:: Task prompt ::
Where does the word "turquoise" appear in the entries below? Copy each line that holds it.

(Exercise input begins)

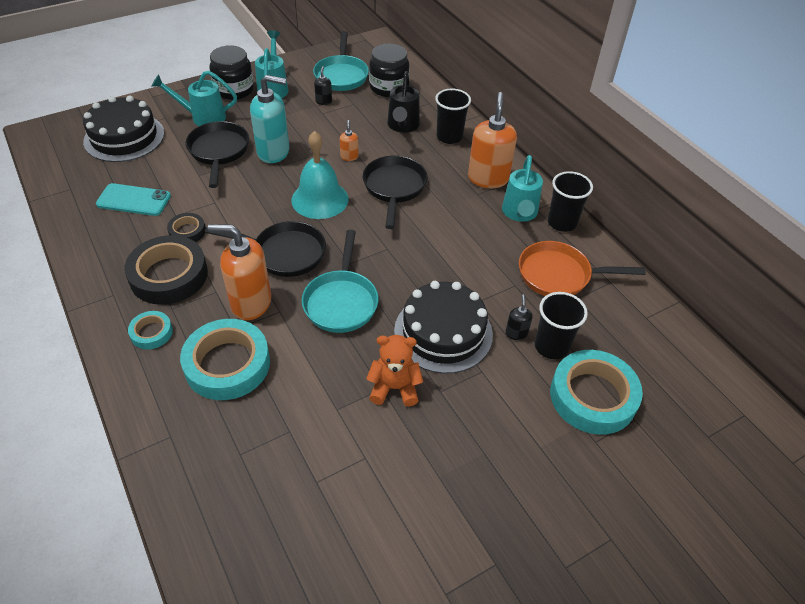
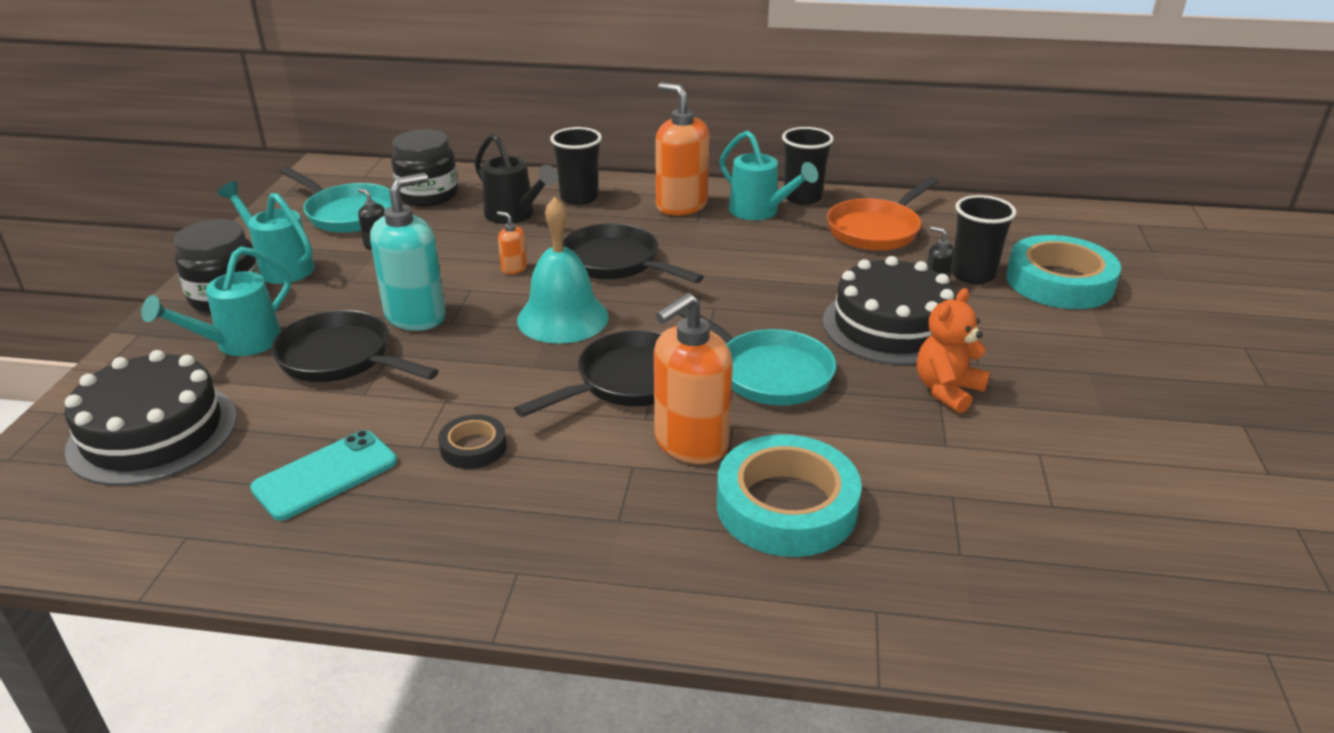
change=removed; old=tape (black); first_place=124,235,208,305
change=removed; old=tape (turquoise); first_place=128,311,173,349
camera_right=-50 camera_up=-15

(Exercise input ends)
(Exercise input begins)

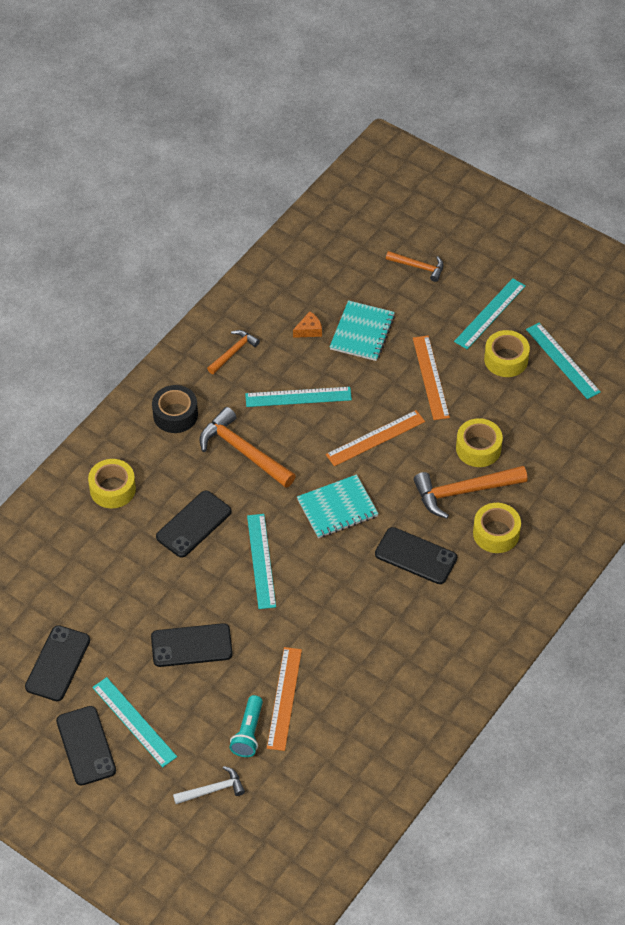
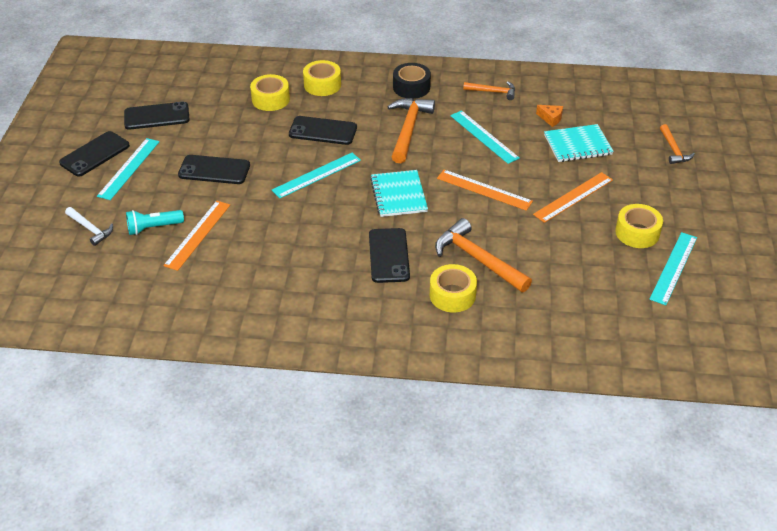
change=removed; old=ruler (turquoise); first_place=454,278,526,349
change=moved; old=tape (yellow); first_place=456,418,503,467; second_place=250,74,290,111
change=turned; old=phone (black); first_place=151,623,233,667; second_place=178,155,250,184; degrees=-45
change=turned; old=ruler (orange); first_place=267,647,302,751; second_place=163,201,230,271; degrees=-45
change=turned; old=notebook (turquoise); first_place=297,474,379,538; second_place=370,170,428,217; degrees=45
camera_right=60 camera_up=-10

(Exercise input ends)

:: Worked solution ::
change=removed; old=tape (turquoise); first_place=128,311,173,349
change=removed; old=ruler (turquoise); first_place=454,278,526,349
change=turned; old=notebook (turquoise); first_place=297,474,379,538; second_place=370,170,428,217; degrees=45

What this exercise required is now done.